#### REQUIRED ACTION:
In the material below, the required lines run from the one containing "green camera [335,202,368,245]" through the one containing "black cup [490,173,534,230] -> none". Copy those lines exactly, ends included, and nothing else.

#### RECORDS:

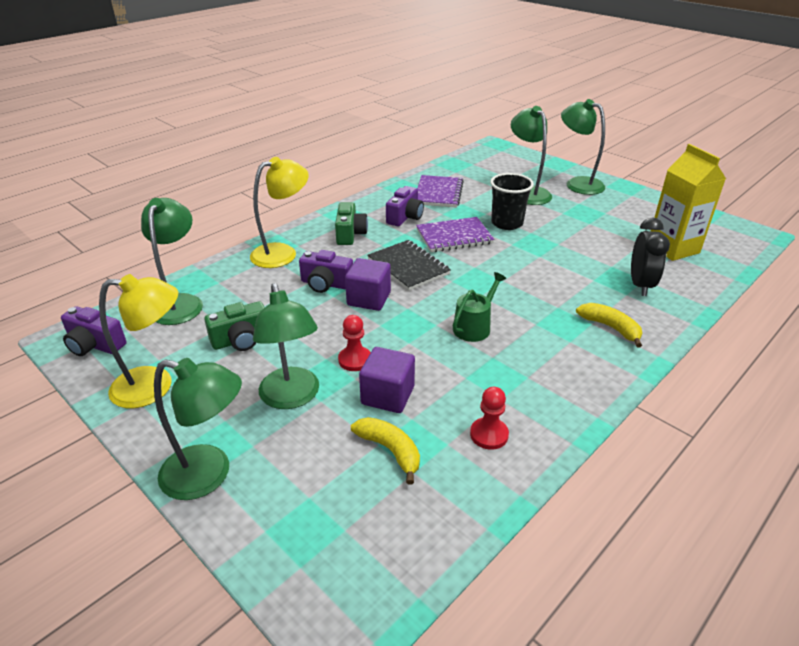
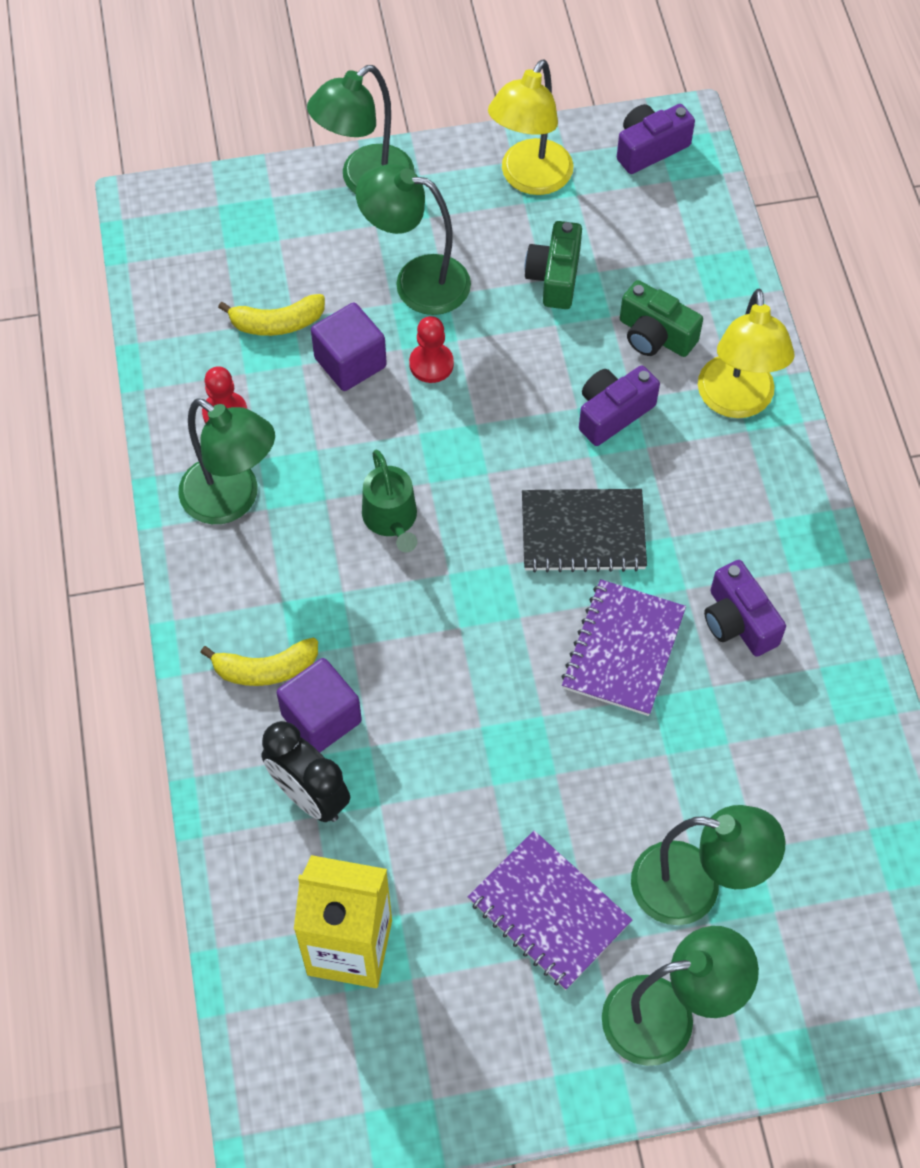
camera: 125 degrees right, 25 degrees up
green lamp [141,198,203,325] -> green lamp moved to [178,398,275,524]
green camera [335,202,368,245] -> green camera moved to [620,280,703,357]
purple cube [345,258,391,311] -> purple cube moved to [277,658,362,752]
purple notebook [417,175,464,208] -> purple notebook moved to [468,831,632,990]
black cup [490,173,534,230] -> none

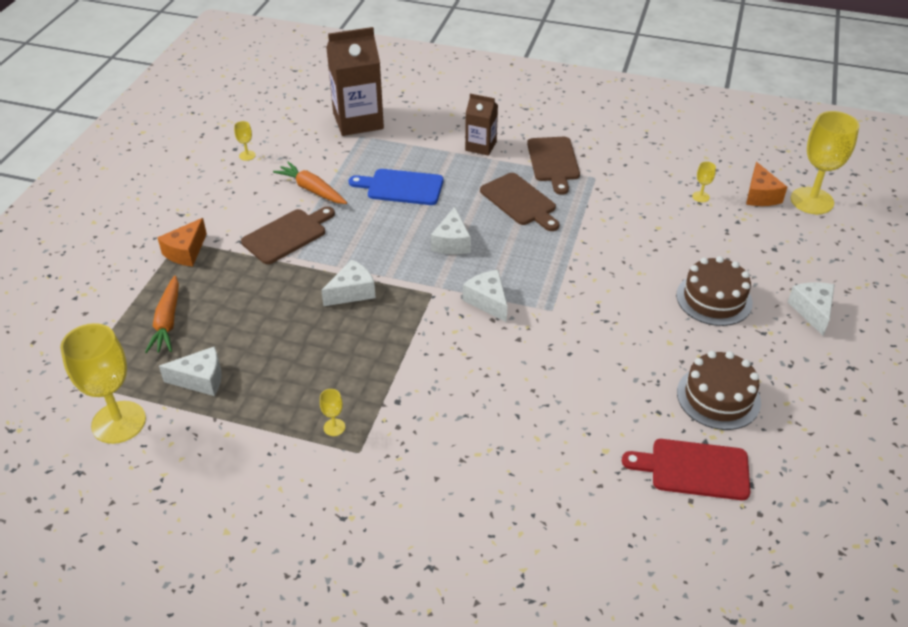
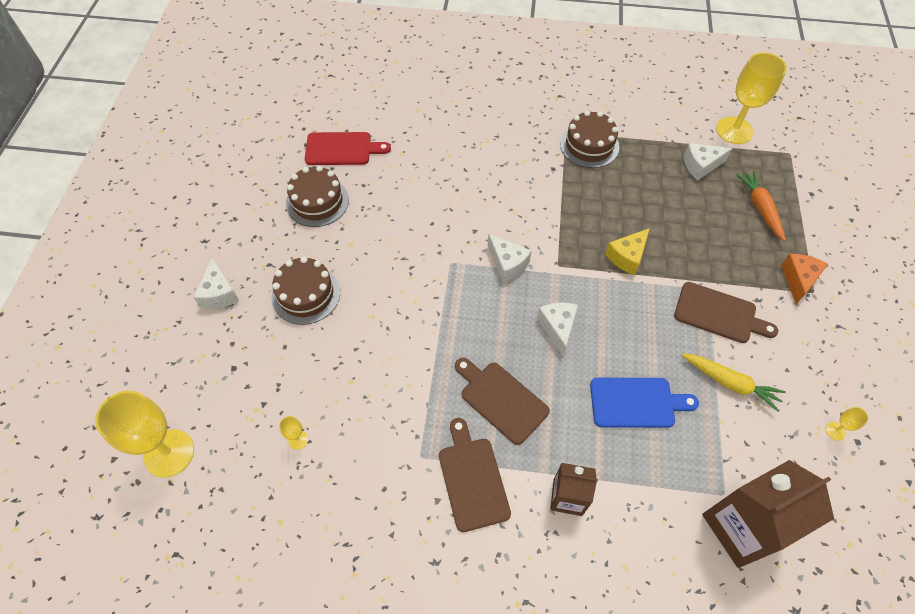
camera: 170 degrees right, 15 degrees up
brown cutting board [241,207,335,264] -> brown cutting board turned 105 degrees counterclockwise [674,282,778,343]
orange carrot [273,161,347,204] -> yellow carrot [682,353,786,412]
yellow goblet [320,389,345,436] -> brown cake [560,110,619,168]
white cheese [321,260,376,306] -> yellow cheese [605,228,650,275]
orange cheese [746,162,787,206] -> none

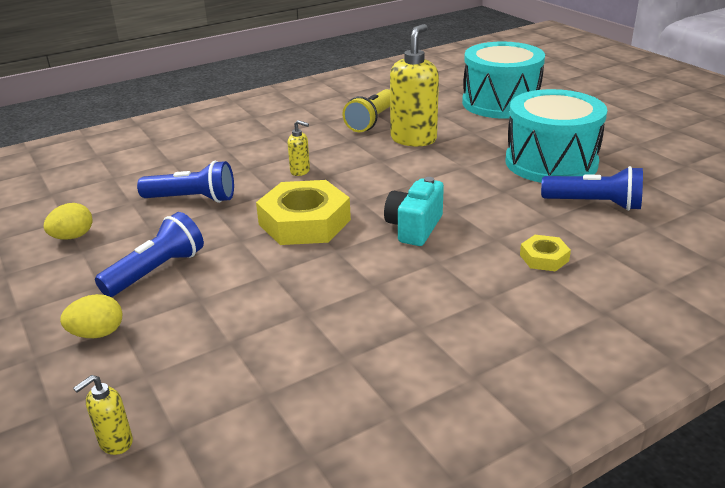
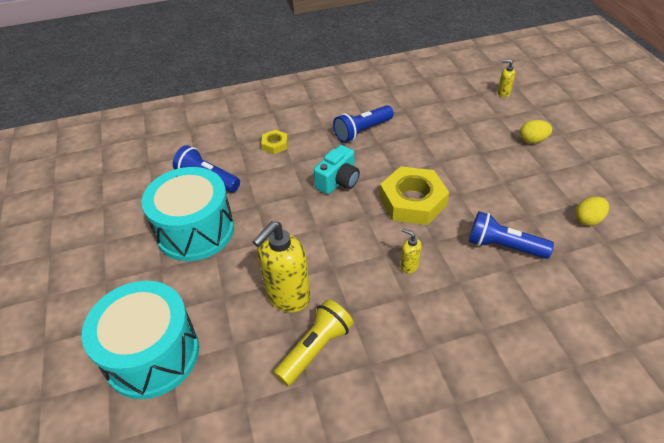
camera: 165 degrees left, 15 degrees up
yellow soap dispenser [73,375,133,455] -> yellow soap dispenser turned 135 degrees counterclockwise [498,60,515,97]
blue flashlight [95,212,204,297] -> blue flashlight moved to [333,105,394,143]

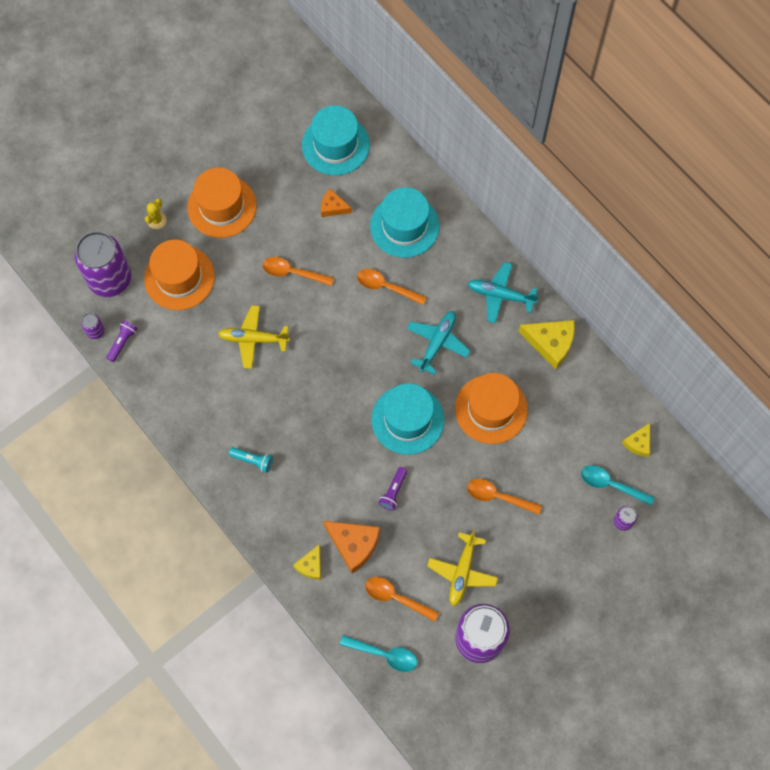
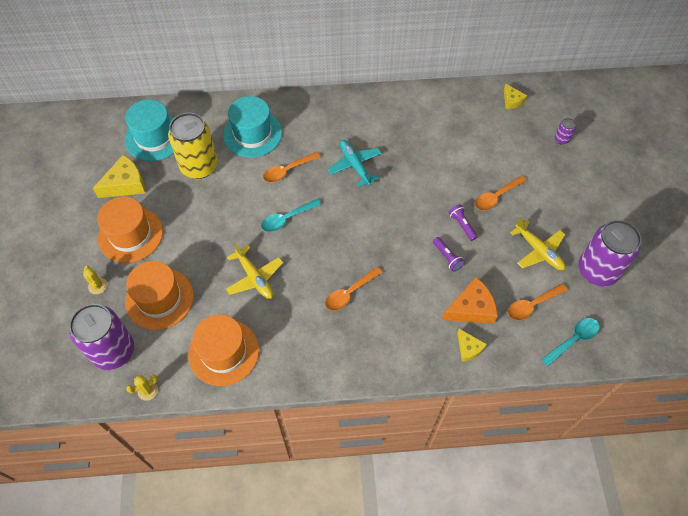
camera: 55 degrees left, 10 degrees down
purple can [81,313,105,339] -> yellow cactus [126,374,158,401]
purple flashlight [106,320,138,362] -> purple flashlight moved to [448,204,478,241]
yellow plane [218,305,290,369] -> yellow plane turned 75 degrees counterclockwise [226,243,283,299]
turquoise flashlight [229,447,273,473] -> none
orange spoon [262,257,334,286] -> orange spoon moved to [325,267,383,311]
orange cheese [321,189,352,217] -> yellow can [168,113,218,179]
turquoise hat [371,383,444,455] -> none
orange hat [455,373,528,444] -> orange hat moved to [188,315,259,386]
turquoise plane [468,262,539,323] -> none
yellow cheese [519,320,575,369] -> yellow cheese moved to [93,155,146,198]
turquoise spoon [581,465,655,506] -> turquoise spoon moved to [261,199,321,232]

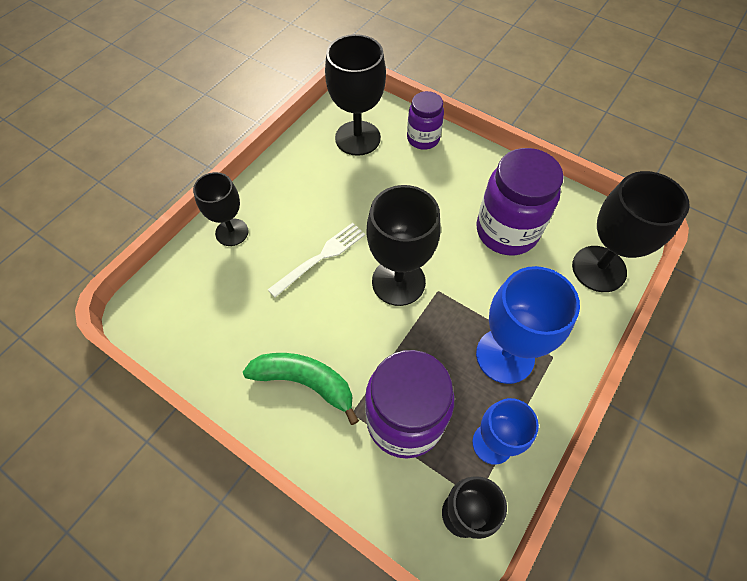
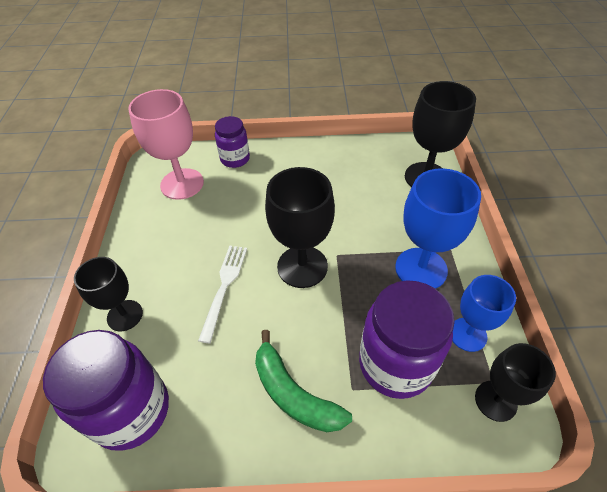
camera: 35 degrees left, 10 degrees down
green banana [243,353,359,425] -> green banana turned 120 degrees counterclockwise [255,330,352,432]
black goblet [325,34,386,156] -> pink goblet [128,89,204,200]
purple jar [476,148,564,255] -> purple jar moved to [43,330,169,451]

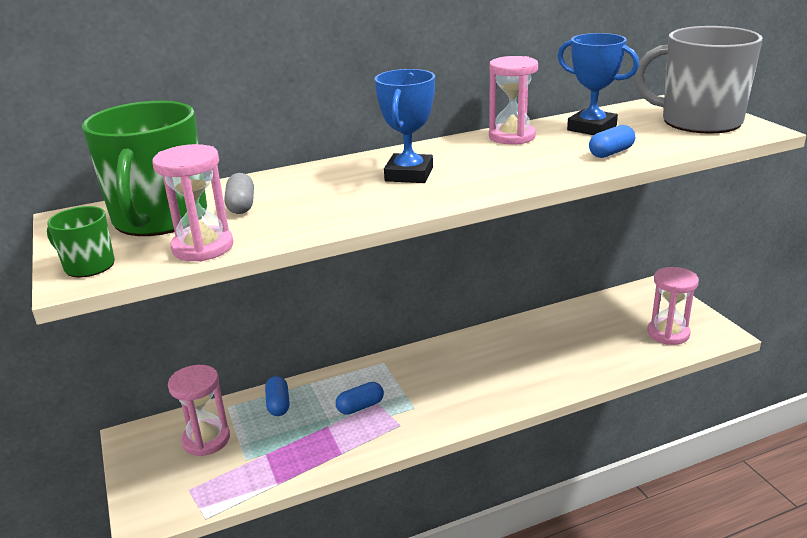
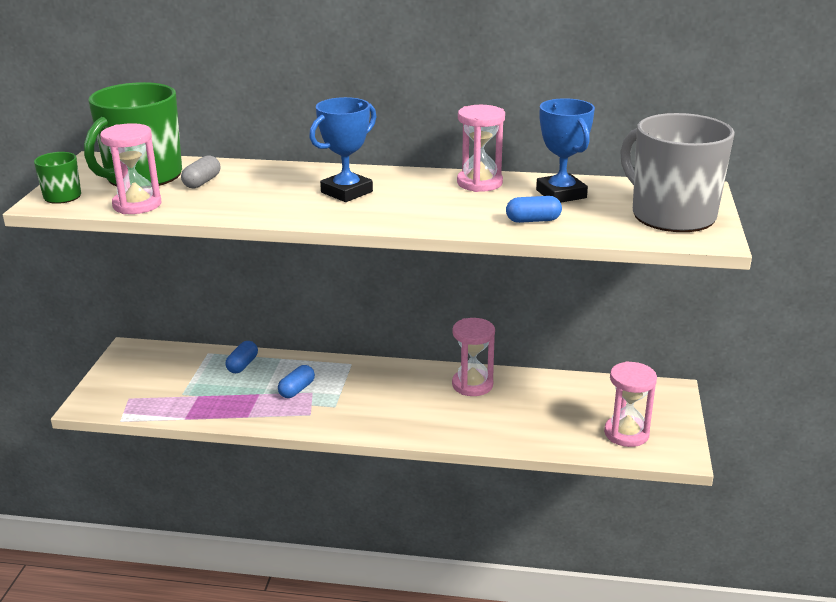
camera: 30 degrees right, 0 degrees up
pink hourglass [168,365,230,456] -> pink hourglass moved to [452,318,495,396]
blue capsule [336,382,384,415] -> blue capsule turned 60 degrees counterclockwise [278,365,315,398]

#### RESULT:
green camera [335,202,368,245] -> green camera moved to [620,280,703,357]
purple cube [345,258,391,311] -> purple cube moved to [277,658,362,752]
purple notebook [417,175,464,208] -> purple notebook moved to [468,831,632,990]
black cup [490,173,534,230] -> none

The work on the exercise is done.